**GIVEN MATERIAL**
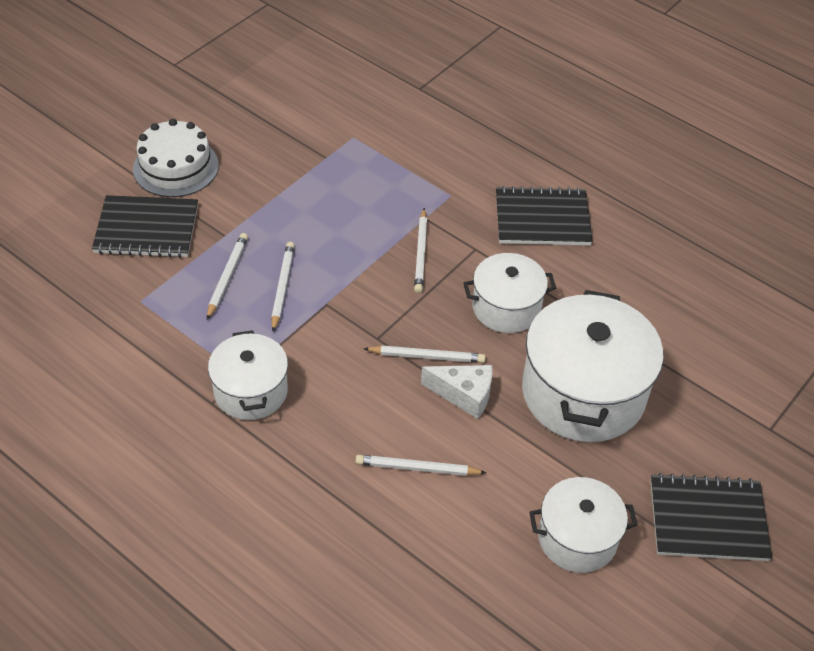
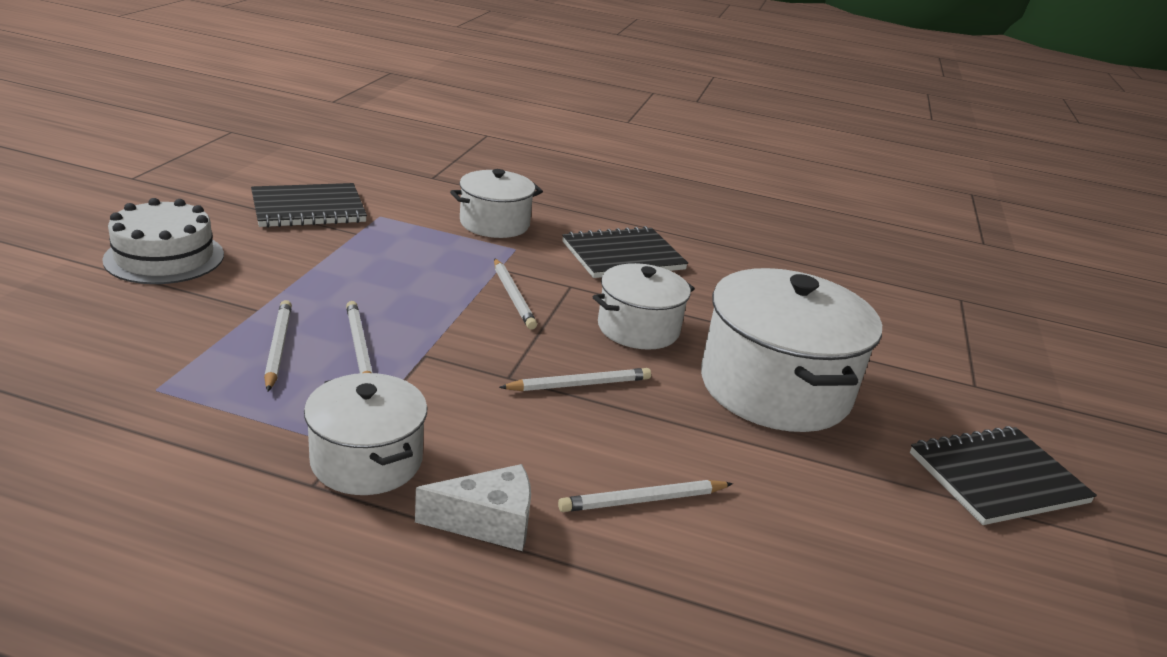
camera: 25 degrees left, 20 degrees down
(147, 229) = (141, 316): black notebook -> black notebook (308, 208)
(464, 395) = (648, 413): white cheese -> white cheese (488, 522)
(577, 538) = (885, 531): white pot -> white pot (494, 223)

**WORK INSTRUCTIONS**
Each of the lines above should be transcribed exactly; no image is to be copied.

**RESULT**
camera: 25 degrees left, 20 degrees down
(147, 229) = (141, 316): black notebook -> black notebook (308, 208)
(464, 395) = (648, 413): white cheese -> white cheese (488, 522)
(577, 538) = (885, 531): white pot -> white pot (494, 223)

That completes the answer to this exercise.